_WHAT TO DO_
A faithful copy of every entry, with the pictures removed, is what is needed here.

[[ EXTRACTED ENTRIES, beginning ]]

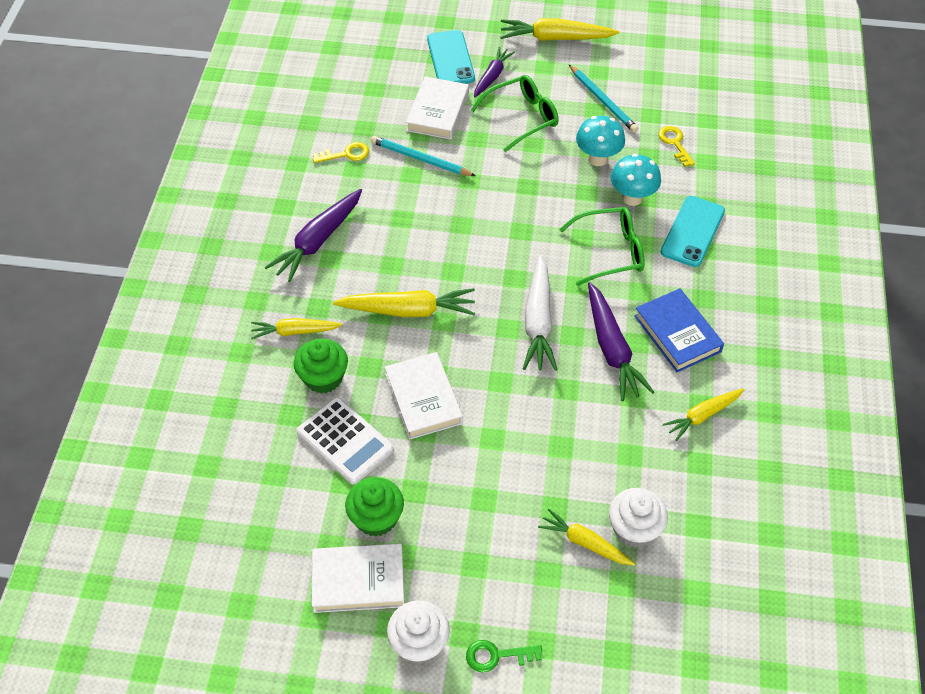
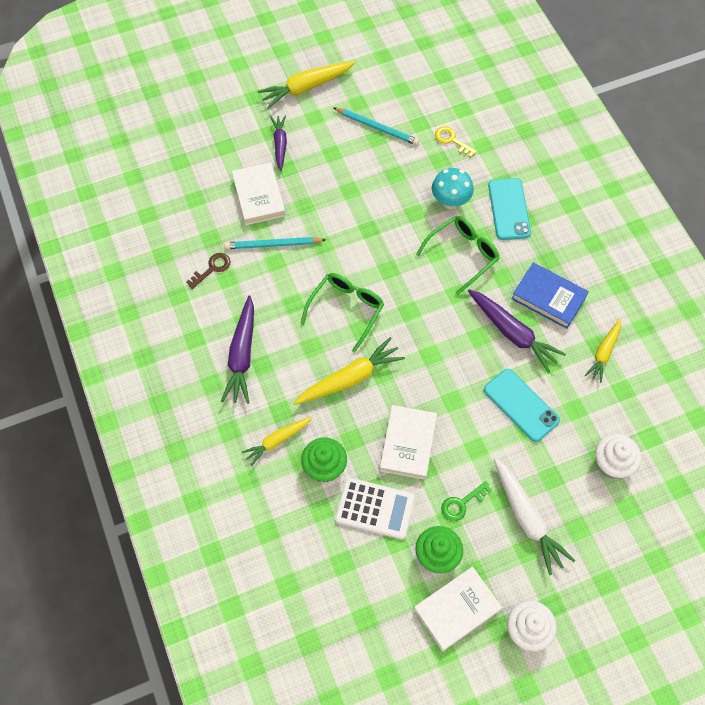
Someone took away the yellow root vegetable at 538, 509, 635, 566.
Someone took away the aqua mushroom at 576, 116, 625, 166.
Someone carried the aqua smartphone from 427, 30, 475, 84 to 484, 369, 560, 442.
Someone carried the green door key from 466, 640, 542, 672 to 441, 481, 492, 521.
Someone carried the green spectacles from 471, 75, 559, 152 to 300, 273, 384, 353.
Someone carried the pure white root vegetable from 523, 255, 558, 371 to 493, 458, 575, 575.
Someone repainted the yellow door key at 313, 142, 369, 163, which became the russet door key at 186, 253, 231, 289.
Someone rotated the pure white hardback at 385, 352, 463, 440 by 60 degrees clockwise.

[[ EXTRACTED ENTRIES, end ]]

_TASK RESPONSE_
Someone took away the yellow root vegetable at 538, 509, 635, 566.
Someone took away the aqua mushroom at 576, 116, 625, 166.
Someone carried the aqua smartphone from 427, 30, 475, 84 to 484, 369, 560, 442.
Someone carried the green door key from 466, 640, 542, 672 to 441, 481, 492, 521.
Someone carried the green spectacles from 471, 75, 559, 152 to 300, 273, 384, 353.
Someone carried the pure white root vegetable from 523, 255, 558, 371 to 493, 458, 575, 575.
Someone repainted the yellow door key at 313, 142, 369, 163, which became the russet door key at 186, 253, 231, 289.
Someone rotated the pure white hardback at 385, 352, 463, 440 by 60 degrees clockwise.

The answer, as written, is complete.